# Task to complete:
Exactly as given, write out the lines from the one containing "(671, 145) = (590, 308): none -> red plane" through the end of the listing, with both ends included and nothing else.
________
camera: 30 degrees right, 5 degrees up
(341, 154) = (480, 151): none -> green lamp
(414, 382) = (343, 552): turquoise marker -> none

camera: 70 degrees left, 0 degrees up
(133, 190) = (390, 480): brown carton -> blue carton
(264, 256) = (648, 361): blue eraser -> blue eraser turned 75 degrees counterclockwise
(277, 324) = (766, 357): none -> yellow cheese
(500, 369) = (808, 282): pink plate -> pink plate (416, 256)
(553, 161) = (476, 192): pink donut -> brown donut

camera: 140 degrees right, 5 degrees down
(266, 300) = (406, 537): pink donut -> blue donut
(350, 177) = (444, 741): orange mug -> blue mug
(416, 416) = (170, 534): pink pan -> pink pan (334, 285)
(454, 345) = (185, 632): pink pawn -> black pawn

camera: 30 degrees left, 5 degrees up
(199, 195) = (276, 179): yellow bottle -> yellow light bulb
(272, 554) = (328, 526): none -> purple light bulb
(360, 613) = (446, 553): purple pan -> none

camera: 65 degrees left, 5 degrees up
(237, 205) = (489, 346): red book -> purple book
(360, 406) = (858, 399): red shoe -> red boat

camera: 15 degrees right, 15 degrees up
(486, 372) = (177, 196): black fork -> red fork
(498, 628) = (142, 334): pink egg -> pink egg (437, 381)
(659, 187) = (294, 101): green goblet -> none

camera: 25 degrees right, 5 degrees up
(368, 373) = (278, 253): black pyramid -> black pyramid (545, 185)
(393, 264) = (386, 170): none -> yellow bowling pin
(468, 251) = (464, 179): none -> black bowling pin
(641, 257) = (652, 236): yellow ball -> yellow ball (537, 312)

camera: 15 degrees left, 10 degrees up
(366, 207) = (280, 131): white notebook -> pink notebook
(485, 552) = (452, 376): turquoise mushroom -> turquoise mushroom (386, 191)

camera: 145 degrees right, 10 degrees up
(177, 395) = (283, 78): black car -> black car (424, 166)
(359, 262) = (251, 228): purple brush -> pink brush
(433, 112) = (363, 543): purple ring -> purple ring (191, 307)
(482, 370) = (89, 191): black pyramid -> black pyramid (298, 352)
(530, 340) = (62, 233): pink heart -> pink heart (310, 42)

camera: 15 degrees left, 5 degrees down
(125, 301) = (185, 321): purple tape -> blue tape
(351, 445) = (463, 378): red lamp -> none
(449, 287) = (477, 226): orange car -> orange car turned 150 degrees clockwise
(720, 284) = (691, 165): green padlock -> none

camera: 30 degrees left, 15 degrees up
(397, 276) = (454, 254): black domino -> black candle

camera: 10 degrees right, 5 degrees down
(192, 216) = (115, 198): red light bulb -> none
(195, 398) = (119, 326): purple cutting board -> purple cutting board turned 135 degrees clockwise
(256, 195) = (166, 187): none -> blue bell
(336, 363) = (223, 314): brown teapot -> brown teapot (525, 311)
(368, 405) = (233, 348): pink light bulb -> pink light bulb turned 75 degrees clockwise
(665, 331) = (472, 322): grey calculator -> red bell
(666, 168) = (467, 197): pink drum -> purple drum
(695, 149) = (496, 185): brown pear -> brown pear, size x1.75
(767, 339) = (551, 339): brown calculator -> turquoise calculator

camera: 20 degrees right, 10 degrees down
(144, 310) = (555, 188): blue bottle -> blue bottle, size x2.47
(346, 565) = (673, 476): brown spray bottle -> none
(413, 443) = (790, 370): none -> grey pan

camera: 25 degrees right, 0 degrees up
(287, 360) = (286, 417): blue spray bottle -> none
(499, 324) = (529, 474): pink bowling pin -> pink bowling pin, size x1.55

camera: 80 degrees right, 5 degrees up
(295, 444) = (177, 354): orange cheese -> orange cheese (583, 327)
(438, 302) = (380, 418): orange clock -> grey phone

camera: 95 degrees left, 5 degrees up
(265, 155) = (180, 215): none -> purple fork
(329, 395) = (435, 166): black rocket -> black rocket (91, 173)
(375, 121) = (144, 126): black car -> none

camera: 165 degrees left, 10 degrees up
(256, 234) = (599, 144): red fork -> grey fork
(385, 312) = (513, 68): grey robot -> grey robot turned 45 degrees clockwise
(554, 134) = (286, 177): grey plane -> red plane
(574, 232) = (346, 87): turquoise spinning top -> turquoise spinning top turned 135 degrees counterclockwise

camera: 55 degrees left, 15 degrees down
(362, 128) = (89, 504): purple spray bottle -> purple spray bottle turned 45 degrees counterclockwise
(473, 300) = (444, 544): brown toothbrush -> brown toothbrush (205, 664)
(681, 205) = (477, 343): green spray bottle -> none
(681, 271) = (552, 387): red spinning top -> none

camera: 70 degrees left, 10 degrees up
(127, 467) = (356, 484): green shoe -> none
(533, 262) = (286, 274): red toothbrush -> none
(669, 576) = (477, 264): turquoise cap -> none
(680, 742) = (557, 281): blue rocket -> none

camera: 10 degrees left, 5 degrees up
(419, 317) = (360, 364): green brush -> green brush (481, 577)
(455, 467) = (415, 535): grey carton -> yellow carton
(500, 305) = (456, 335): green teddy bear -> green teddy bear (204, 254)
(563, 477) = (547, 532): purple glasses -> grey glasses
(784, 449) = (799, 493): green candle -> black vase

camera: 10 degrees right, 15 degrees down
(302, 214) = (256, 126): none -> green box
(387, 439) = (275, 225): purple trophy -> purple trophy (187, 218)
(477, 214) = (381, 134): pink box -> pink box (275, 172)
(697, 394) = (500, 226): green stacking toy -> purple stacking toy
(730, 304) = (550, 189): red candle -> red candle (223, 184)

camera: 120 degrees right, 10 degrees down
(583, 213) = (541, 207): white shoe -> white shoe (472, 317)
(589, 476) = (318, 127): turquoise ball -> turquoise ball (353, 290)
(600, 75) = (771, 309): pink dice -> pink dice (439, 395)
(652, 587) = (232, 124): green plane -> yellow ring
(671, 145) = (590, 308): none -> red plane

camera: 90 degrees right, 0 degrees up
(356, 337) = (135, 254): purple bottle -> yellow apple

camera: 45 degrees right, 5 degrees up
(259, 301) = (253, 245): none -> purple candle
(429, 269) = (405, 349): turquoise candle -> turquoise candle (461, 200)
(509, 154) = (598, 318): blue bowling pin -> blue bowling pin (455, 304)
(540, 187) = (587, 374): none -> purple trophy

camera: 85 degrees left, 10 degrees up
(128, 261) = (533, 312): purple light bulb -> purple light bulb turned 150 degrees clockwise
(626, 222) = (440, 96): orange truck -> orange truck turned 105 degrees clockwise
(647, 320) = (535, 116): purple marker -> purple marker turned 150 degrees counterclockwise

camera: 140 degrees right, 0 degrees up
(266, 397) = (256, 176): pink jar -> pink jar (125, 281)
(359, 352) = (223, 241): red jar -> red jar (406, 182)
________
# Response:
(671, 145) = (590, 308): none -> red plane

camera: 90 degrees right, 0 degrees up
(356, 337) = (135, 254): purple bottle -> yellow apple

camera: 45 degrees right, 5 degrees up
(259, 301) = (253, 245): none -> purple candle
(429, 269) = (405, 349): turquoise candle -> turquoise candle (461, 200)
(509, 154) = (598, 318): blue bowling pin -> blue bowling pin (455, 304)
(540, 187) = (587, 374): none -> purple trophy

camera: 85 degrees left, 10 degrees up
(128, 261) = (533, 312): purple light bulb -> purple light bulb turned 150 degrees clockwise
(626, 222) = (440, 96): orange truck -> orange truck turned 105 degrees clockwise
(647, 320) = (535, 116): purple marker -> purple marker turned 150 degrees counterclockwise

camera: 140 degrees right, 0 degrees up
(266, 397) = (256, 176): pink jar -> pink jar (125, 281)
(359, 352) = (223, 241): red jar -> red jar (406, 182)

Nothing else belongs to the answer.